▶ Work to complete: Among the lines below, tally those that contain "size" and respond with the total only.

▶ Dataset records:
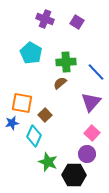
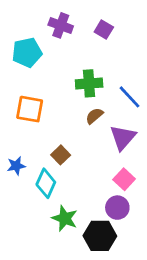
cyan pentagon: (31, 53) -> (27, 52), moved, turned 30
brown semicircle: (60, 83) -> (94, 116), moved
orange square: (22, 103) -> (30, 109), moved

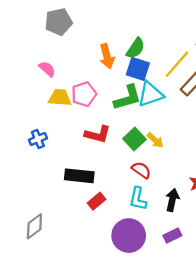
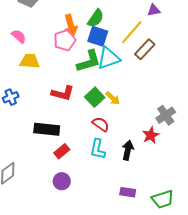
pink pentagon: (84, 94) -> (65, 40), moved
purple circle: (129, 236) -> (62, 181), moved, size x0.6
purple rectangle: (172, 236) -> (128, 192), moved, turned 35

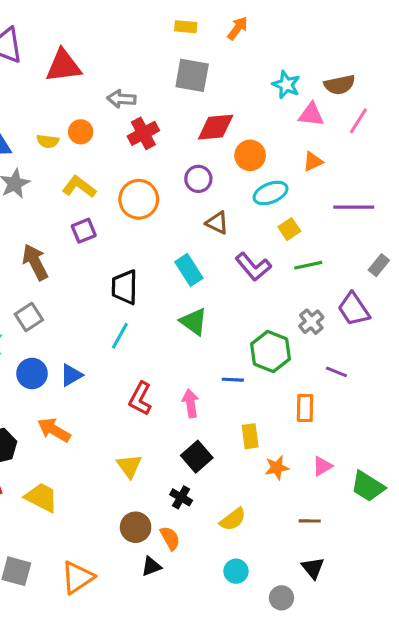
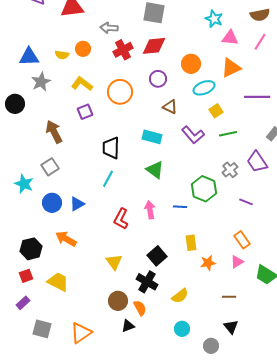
brown semicircle: (340, 85) -> (260, 15), moved
red diamond: (216, 127) -> (154, 46), moved
orange triangle: (313, 162) -> (231, 68), size x1.5
cyan rectangle: (189, 270) -> (152, 137), turned -42
pink arrow: (190, 403) -> (150, 210), moved
orange rectangle: (305, 408) -> (242, 240), moved, turned -36
black cross: (181, 497) -> (147, 282), size x1.5

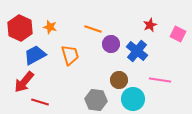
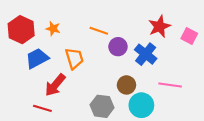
red star: (150, 25) -> (159, 26), size x1.5
red arrow: (24, 82) -> (55, 85), moved

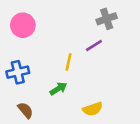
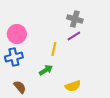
gray cross: (107, 19) -> (75, 19), moved, turned 35
pink circle: (23, 25) -> (17, 34), moved

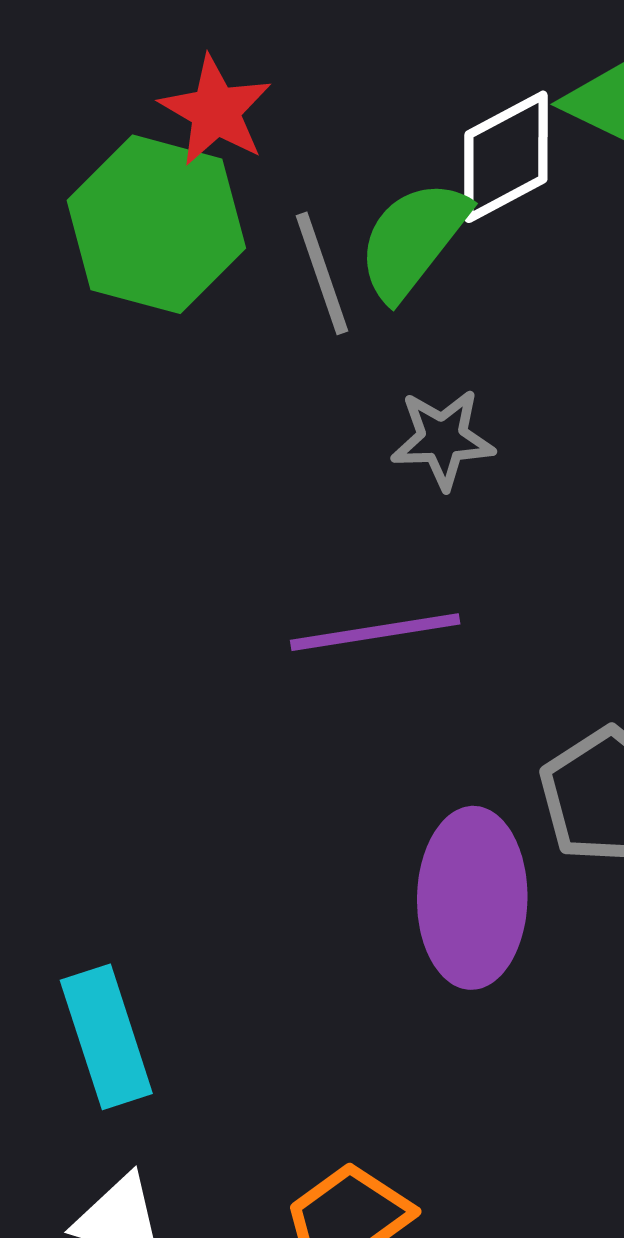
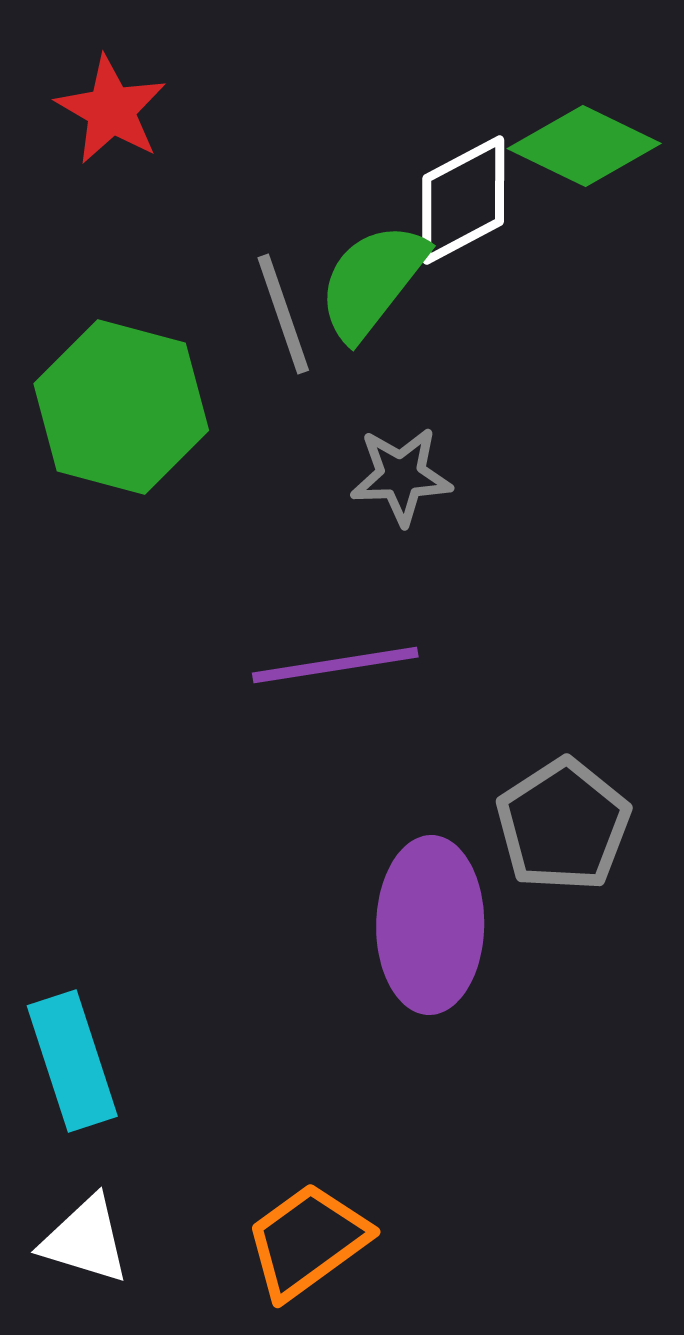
red star: (216, 111) -> (111, 110), moved
green hexagon: (156, 224) -> (121, 407), moved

▶ Result below: 4